PROBLEM STATEMENT —
Your output must reproduce all the records below precisely and contain no pictures.

RECORDS FOR THE TASK —
──────────────────────────────
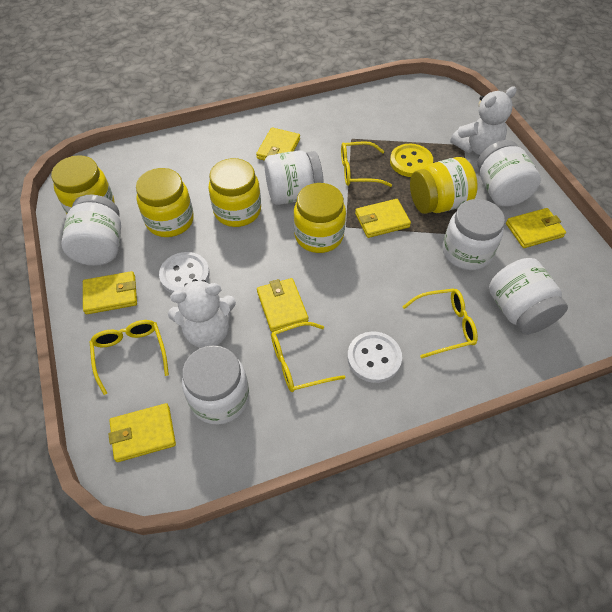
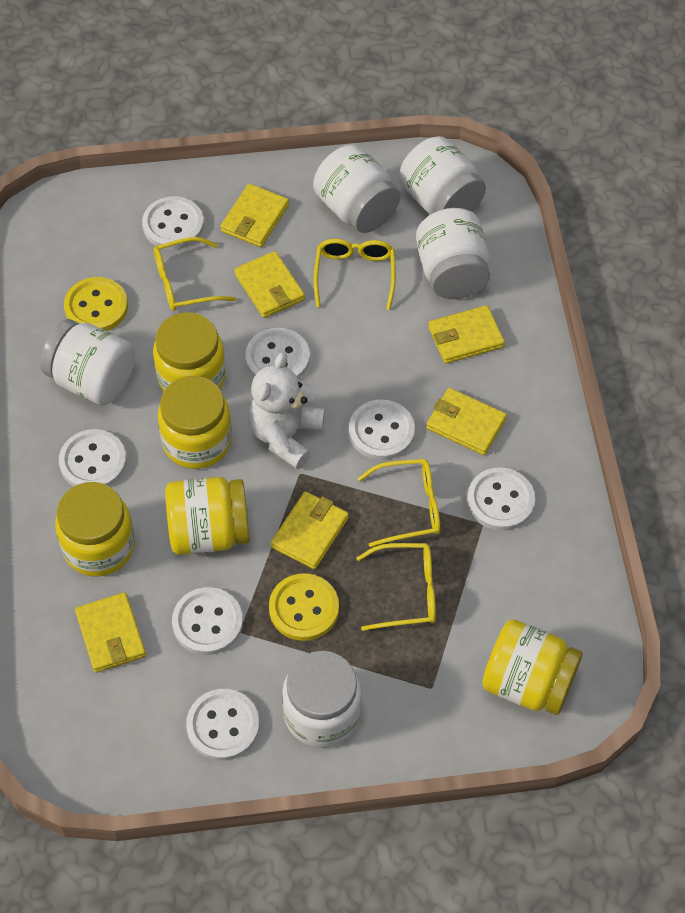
white button: 2 -> 7
white jar: 6 -> 5
white teddy bear: 2 -> 1
yellow button: 1 -> 2

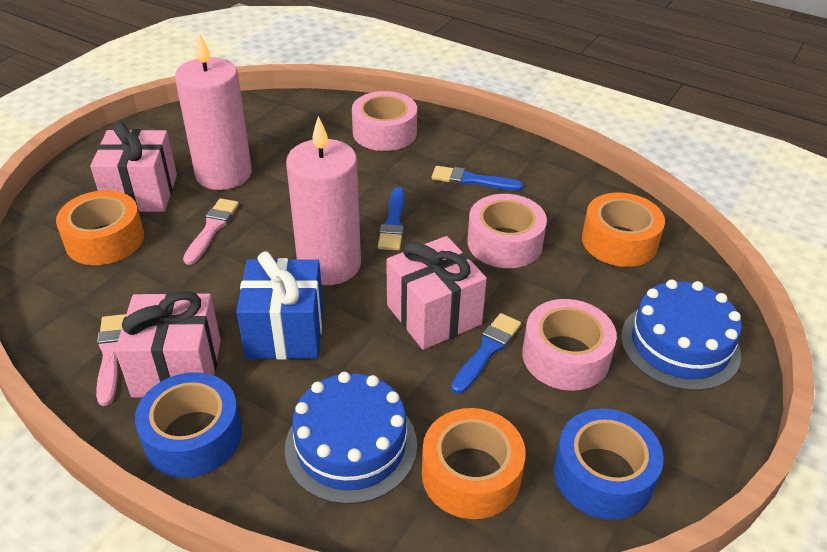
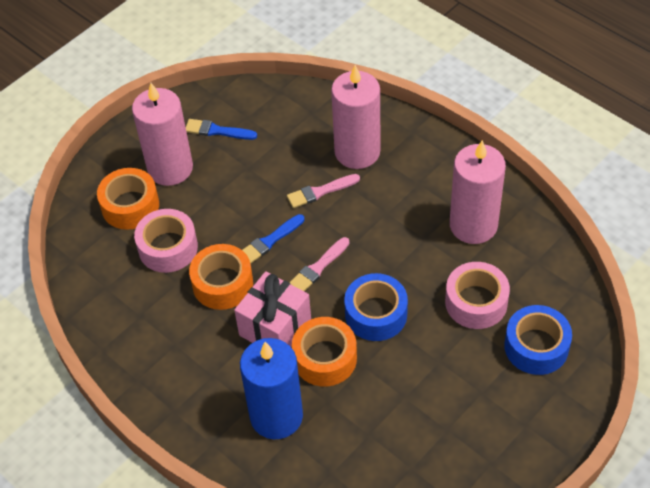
blue brush: 3 -> 2
blue cake: 2 -> 0
blue candle: 0 -> 1
blue gift: 1 -> 0
pink candle: 2 -> 3
pink gift: 3 -> 1
pink tape: 3 -> 2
──────────────────────────────
SOLUTION TO THIS PROBLEM —
white button: 2 -> 7
white jar: 6 -> 5
white teddy bear: 2 -> 1
yellow button: 1 -> 2

blue brush: 3 -> 2
blue cake: 2 -> 0
blue candle: 0 -> 1
blue gift: 1 -> 0
pink candle: 2 -> 3
pink gift: 3 -> 1
pink tape: 3 -> 2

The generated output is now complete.